ASSIGNMENT | Lines from the one with "none -> pink car [407,173,457,227]" up to and including the one with "none -> pink ruler [86,406,247,470]" are to be copied exactly from the records below, without their pictures.

━━━ PROVIDED MATERIAL

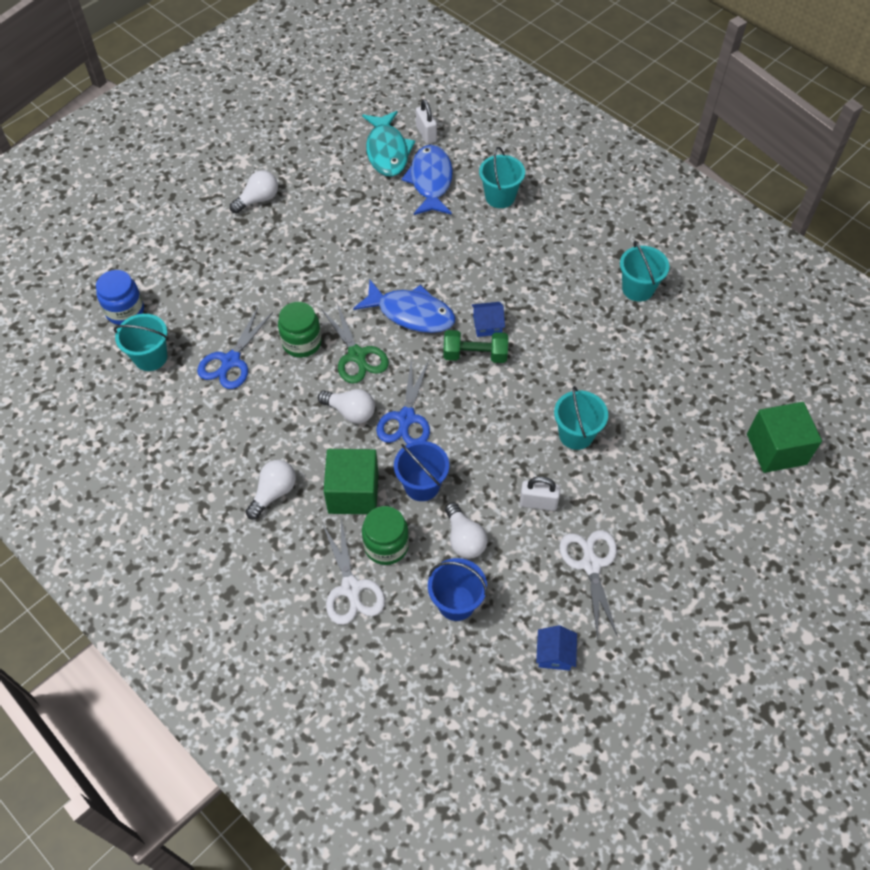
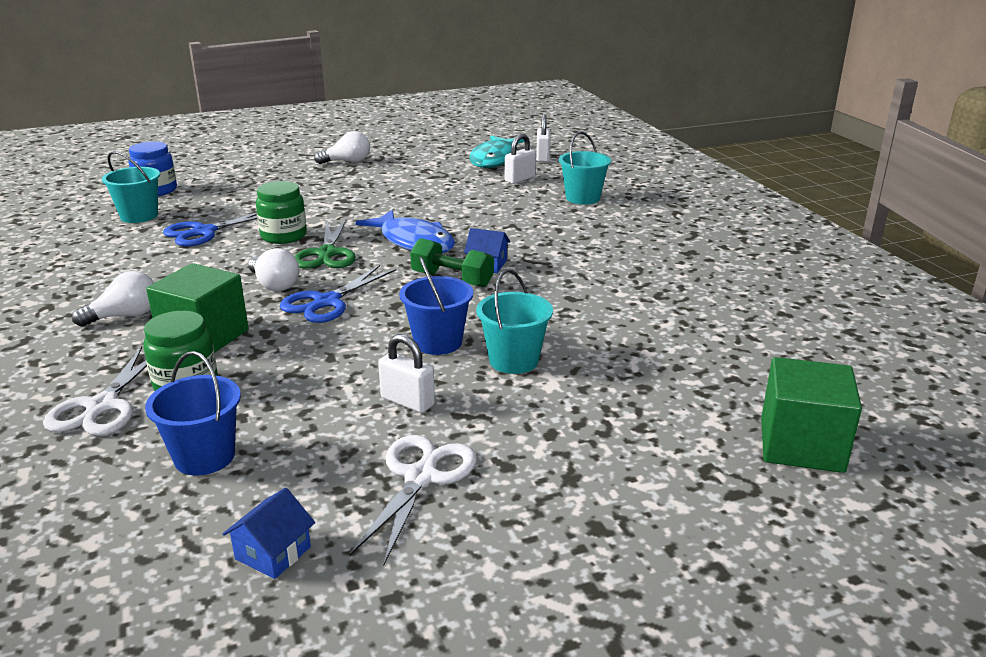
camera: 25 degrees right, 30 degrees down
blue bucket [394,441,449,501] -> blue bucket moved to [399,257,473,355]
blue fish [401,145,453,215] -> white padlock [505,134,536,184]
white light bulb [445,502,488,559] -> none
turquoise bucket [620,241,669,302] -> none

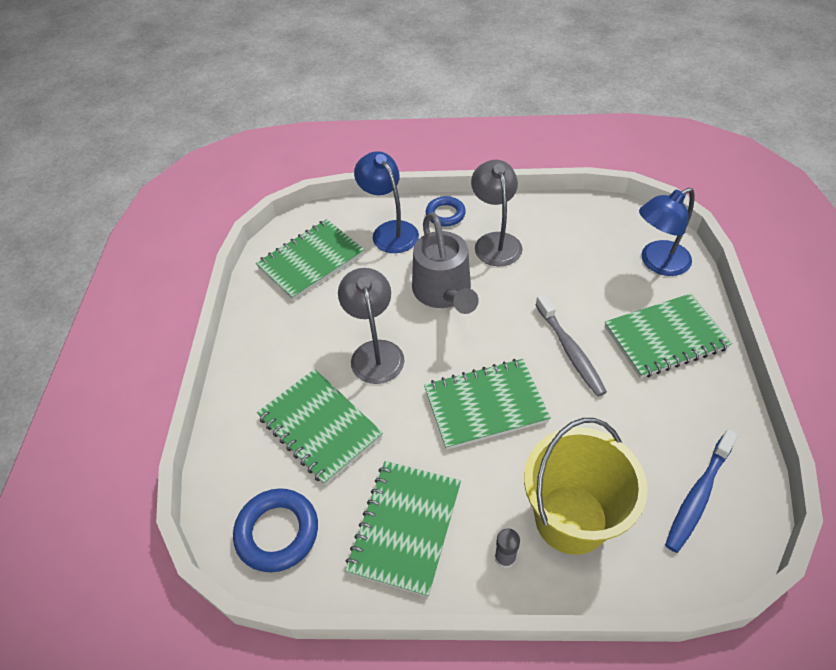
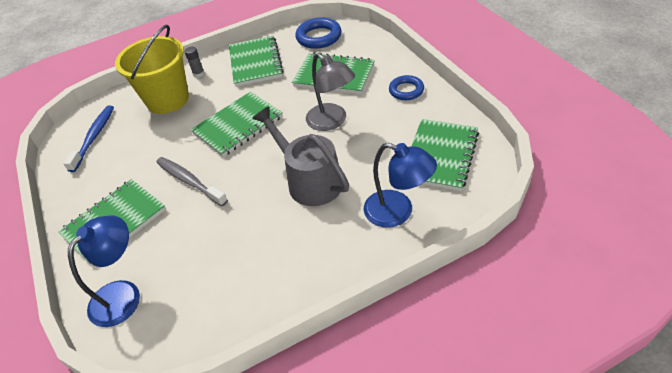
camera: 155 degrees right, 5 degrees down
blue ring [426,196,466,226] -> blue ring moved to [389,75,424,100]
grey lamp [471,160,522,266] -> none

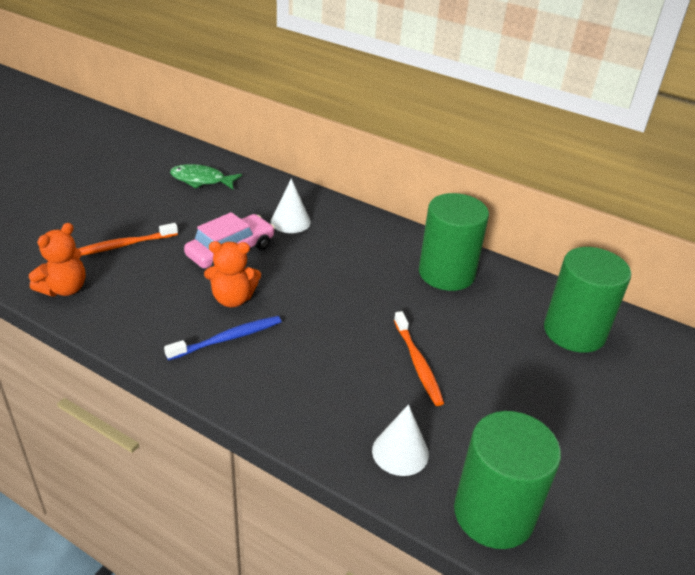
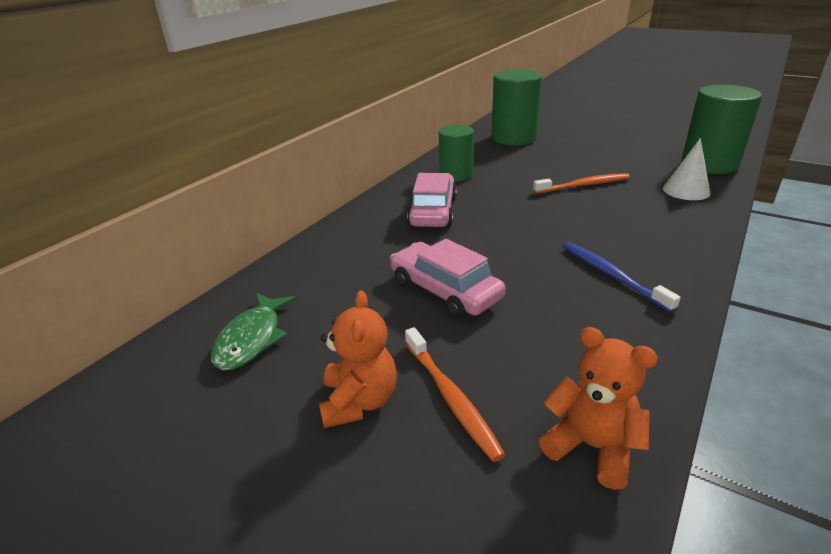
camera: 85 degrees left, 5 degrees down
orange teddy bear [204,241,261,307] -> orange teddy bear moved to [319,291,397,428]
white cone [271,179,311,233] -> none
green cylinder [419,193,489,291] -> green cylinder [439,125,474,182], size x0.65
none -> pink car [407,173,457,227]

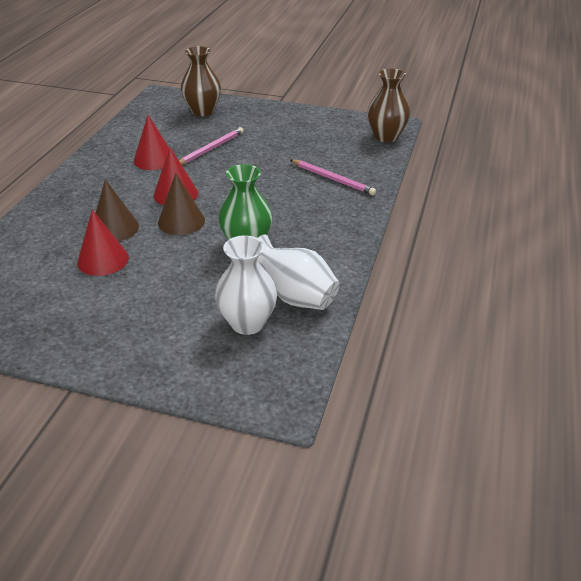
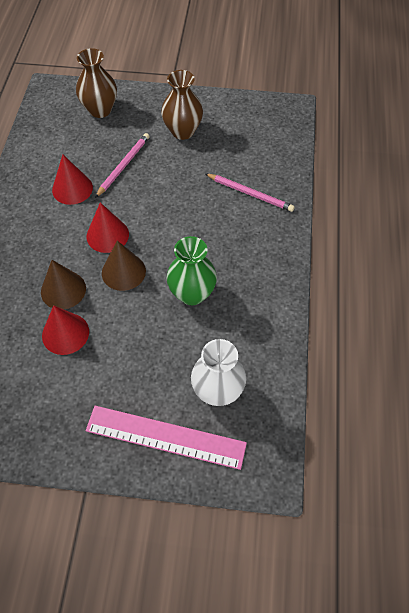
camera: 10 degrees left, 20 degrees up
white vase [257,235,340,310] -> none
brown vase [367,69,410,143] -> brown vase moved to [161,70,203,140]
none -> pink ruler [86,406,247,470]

━━━━━━
━━━ PROVIDED MATERIAL

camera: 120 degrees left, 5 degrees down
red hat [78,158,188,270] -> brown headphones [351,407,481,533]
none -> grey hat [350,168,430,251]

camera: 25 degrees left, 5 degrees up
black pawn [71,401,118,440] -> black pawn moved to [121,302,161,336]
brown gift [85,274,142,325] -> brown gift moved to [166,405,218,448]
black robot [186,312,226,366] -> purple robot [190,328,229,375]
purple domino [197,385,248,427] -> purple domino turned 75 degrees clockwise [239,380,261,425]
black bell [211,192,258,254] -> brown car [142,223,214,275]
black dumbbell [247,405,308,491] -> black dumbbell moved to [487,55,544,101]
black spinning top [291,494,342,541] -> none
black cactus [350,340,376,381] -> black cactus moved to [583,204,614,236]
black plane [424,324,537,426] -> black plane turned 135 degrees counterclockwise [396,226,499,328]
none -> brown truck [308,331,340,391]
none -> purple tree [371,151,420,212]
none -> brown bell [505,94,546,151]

━━━━━━

TASK OUTPUT |
none -> pink car [407,173,457,227]

camera: 10 degrees left, 20 degrees up
white vase [257,235,340,310] -> none
brown vase [367,69,410,143] -> brown vase moved to [161,70,203,140]
none -> pink ruler [86,406,247,470]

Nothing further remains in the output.